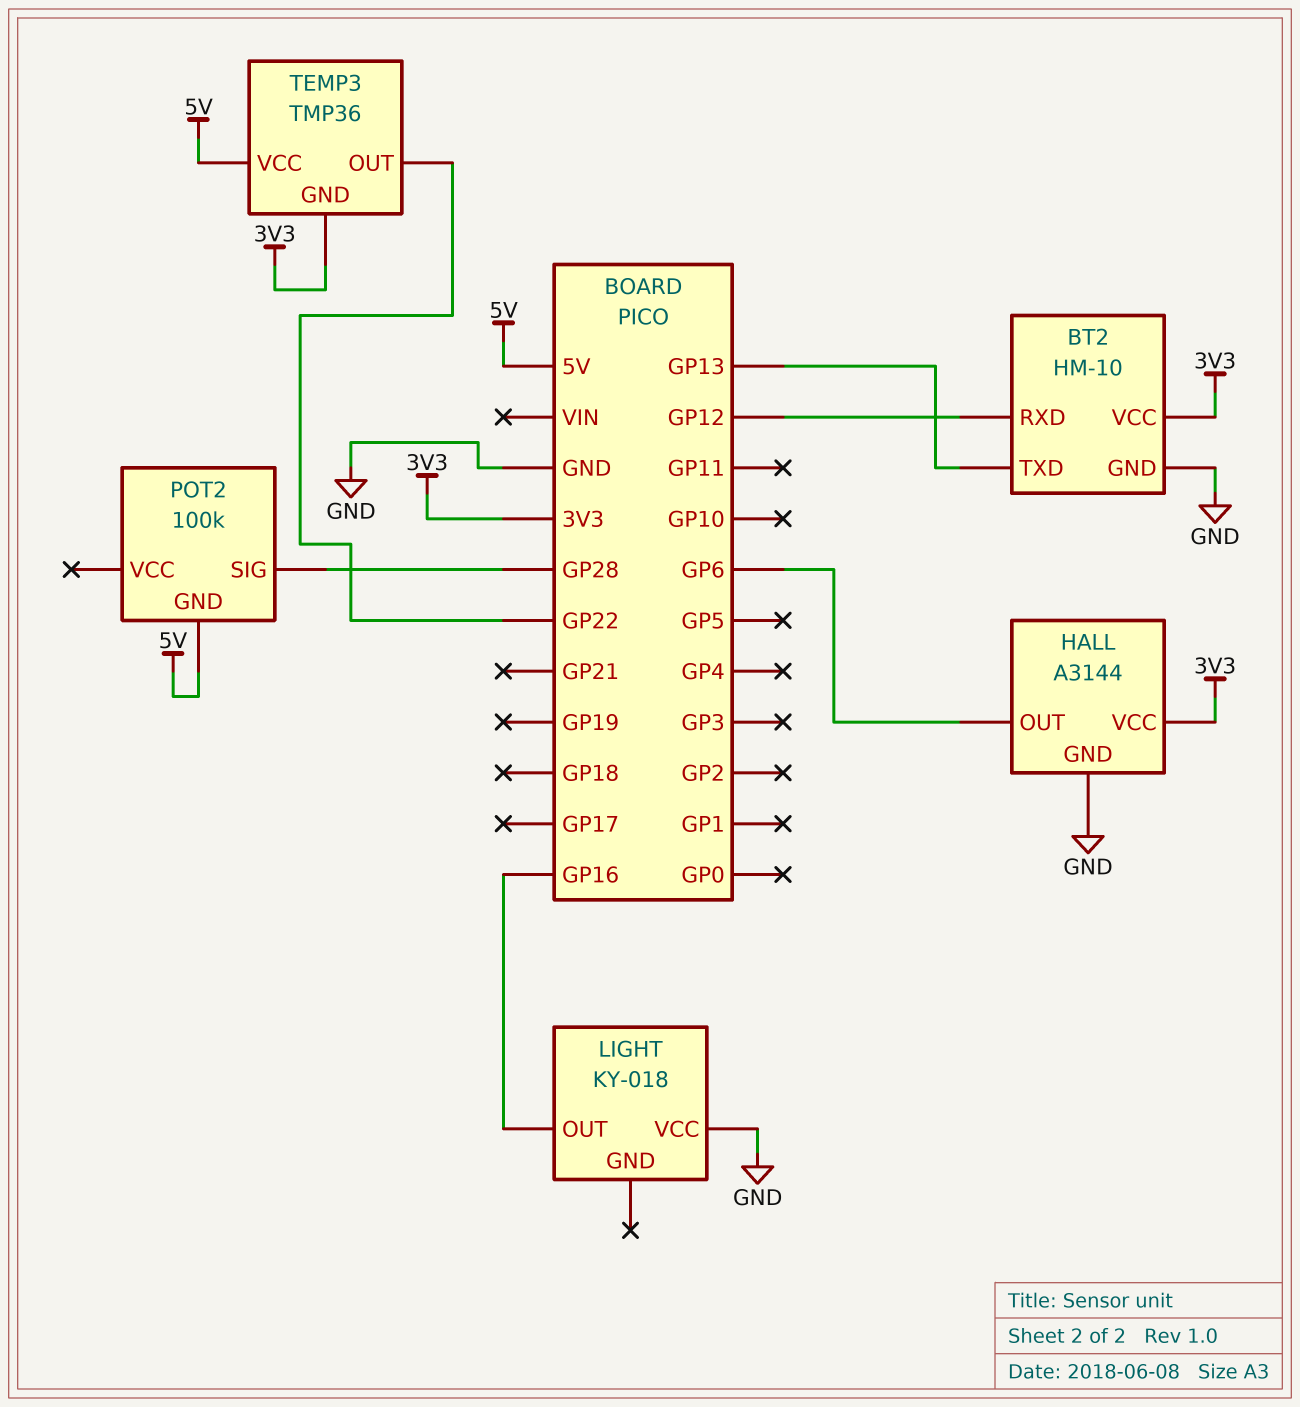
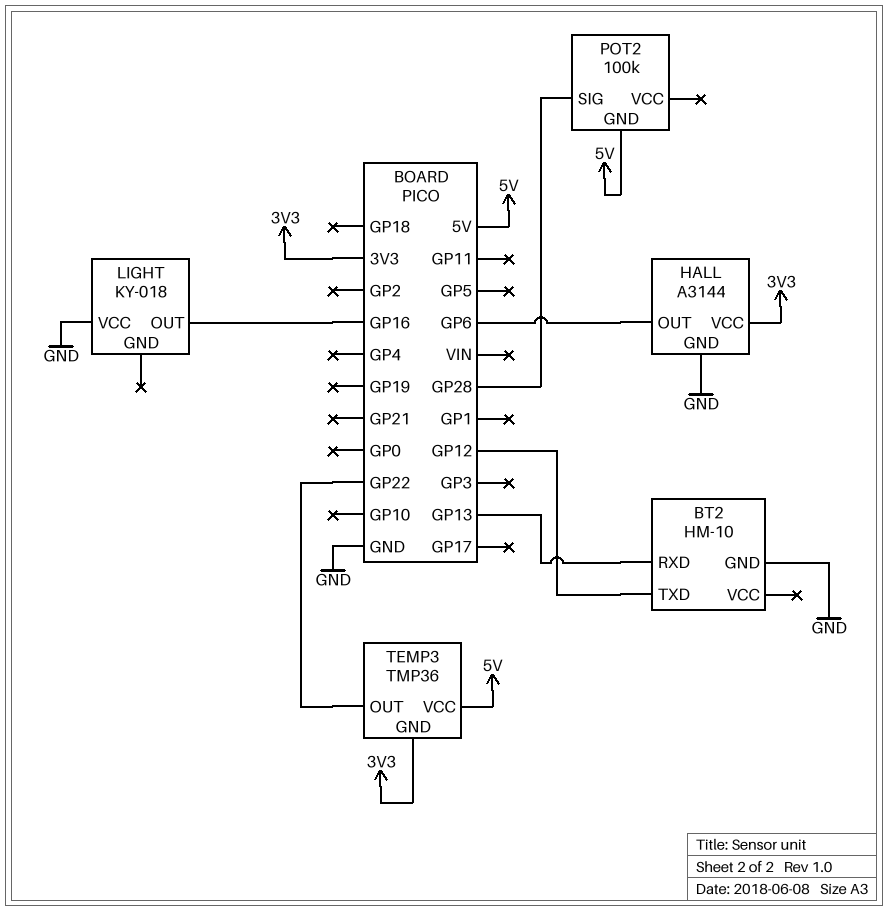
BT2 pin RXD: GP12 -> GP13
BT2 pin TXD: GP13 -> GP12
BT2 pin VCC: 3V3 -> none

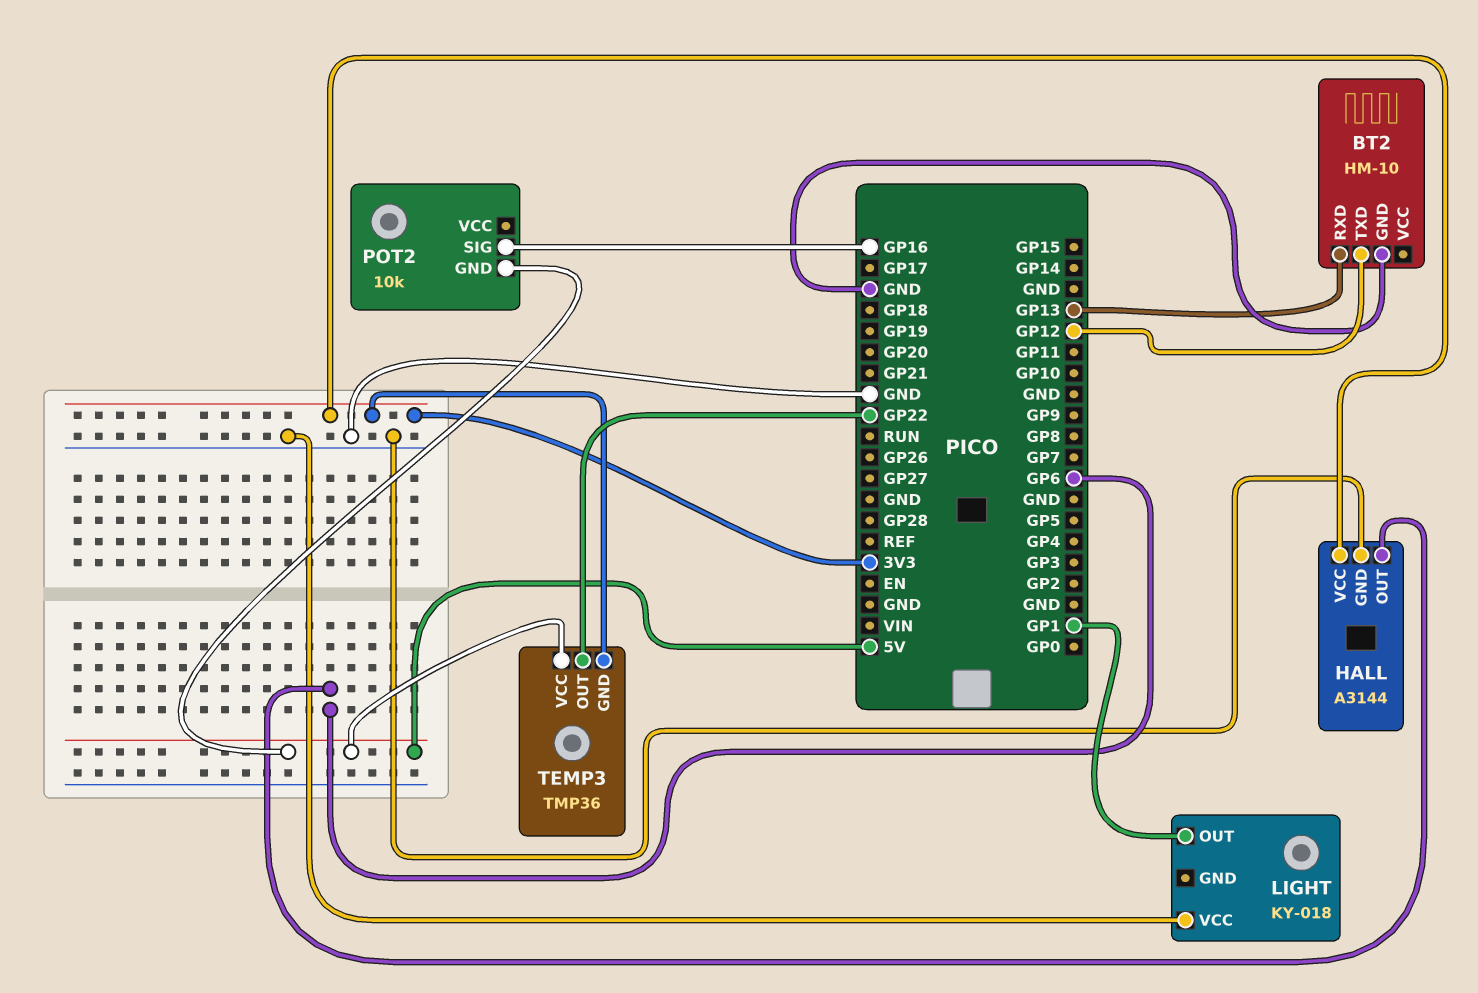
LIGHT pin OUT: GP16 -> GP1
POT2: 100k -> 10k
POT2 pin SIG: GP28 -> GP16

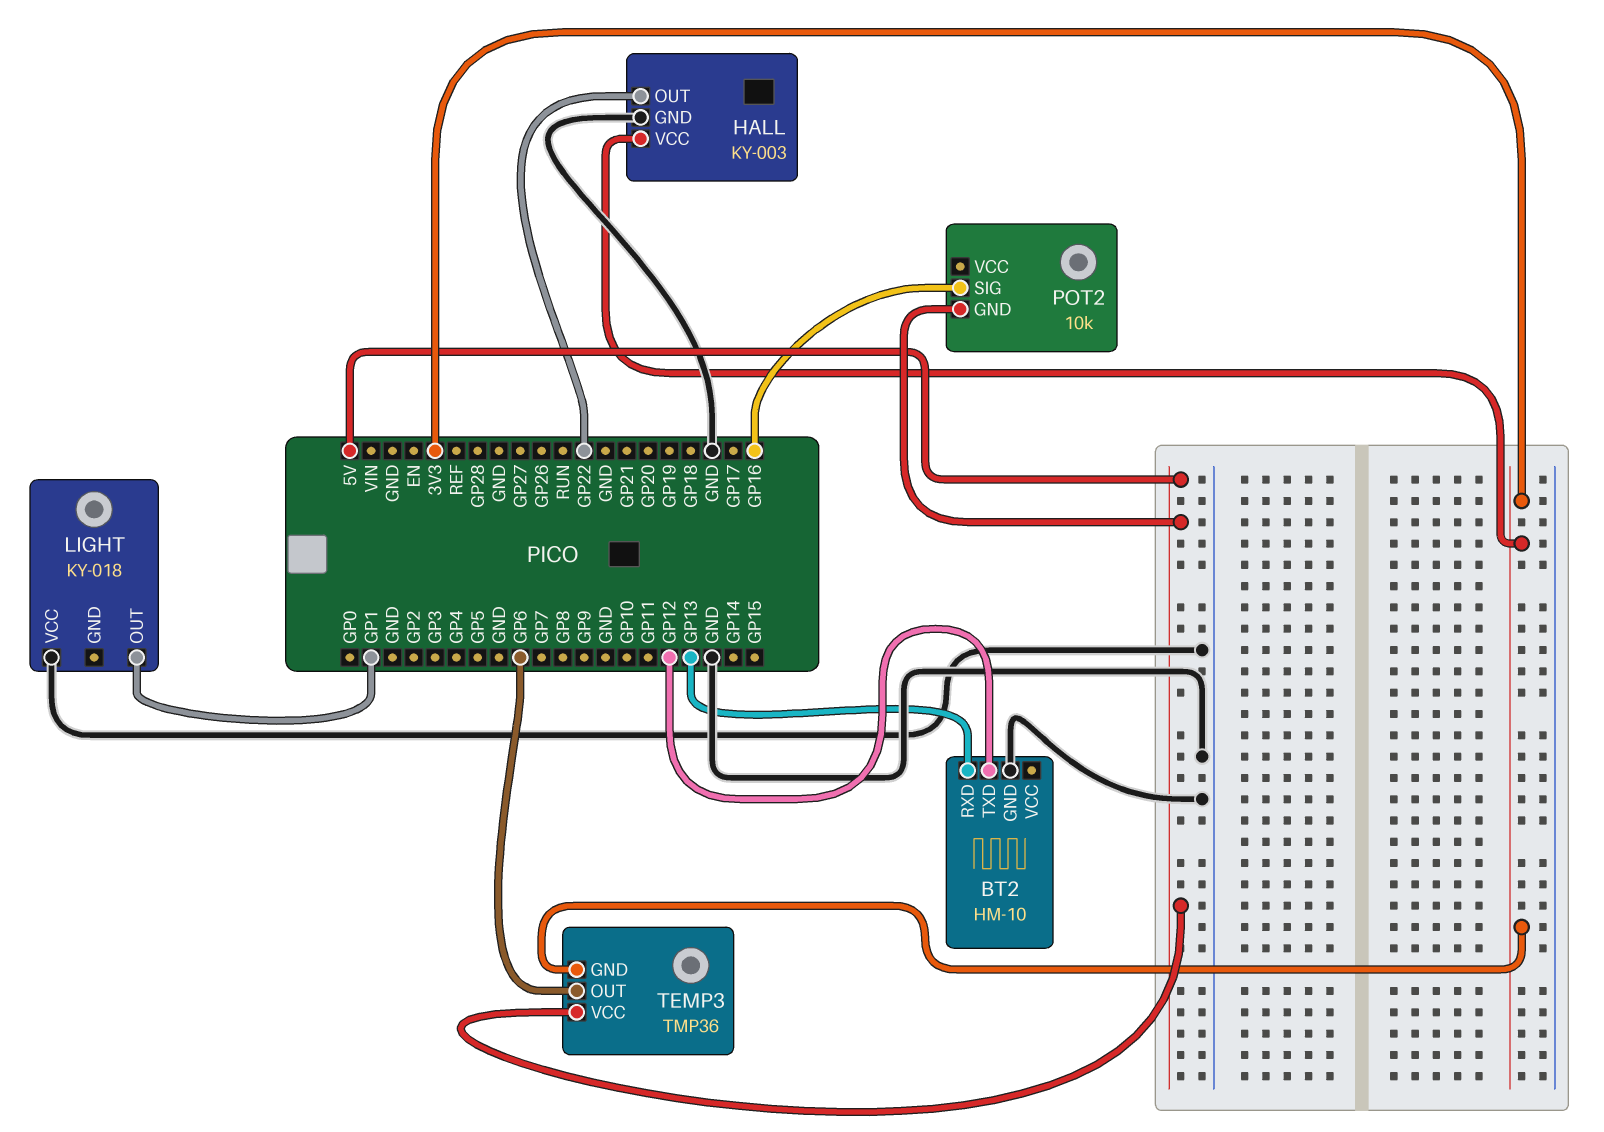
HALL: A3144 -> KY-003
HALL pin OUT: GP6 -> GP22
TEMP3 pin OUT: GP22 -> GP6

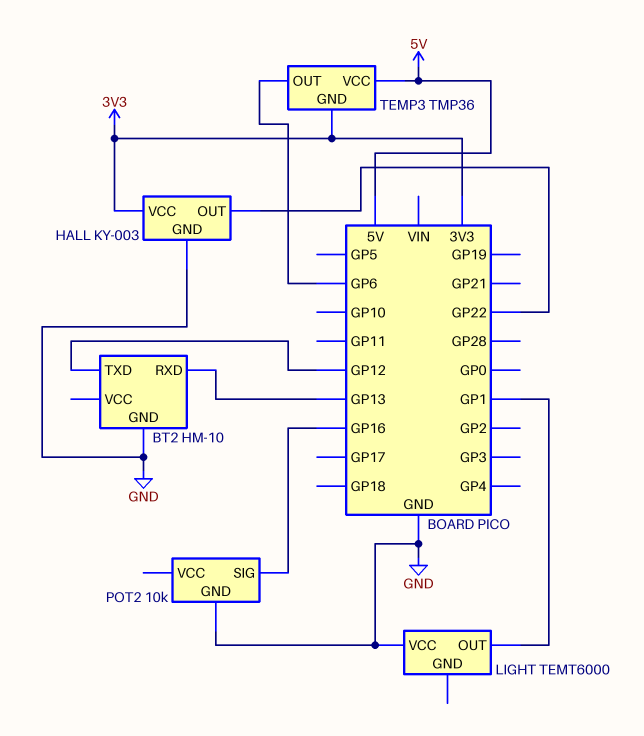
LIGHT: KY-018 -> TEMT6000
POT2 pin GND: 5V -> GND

## EXERCISE AIM
From the line that contains "BT2 pin VCC: 3V3 -> none" to the final line of the entries, reproduce every line exactly, both ends included. Leave out all pictures.

## FINISHED EXERCISE
BT2 pin VCC: 3V3 -> none

LIGHT pin OUT: GP16 -> GP1
POT2: 100k -> 10k
POT2 pin SIG: GP28 -> GP16

HALL: A3144 -> KY-003
HALL pin OUT: GP6 -> GP22
TEMP3 pin OUT: GP22 -> GP6

LIGHT: KY-018 -> TEMT6000
POT2 pin GND: 5V -> GND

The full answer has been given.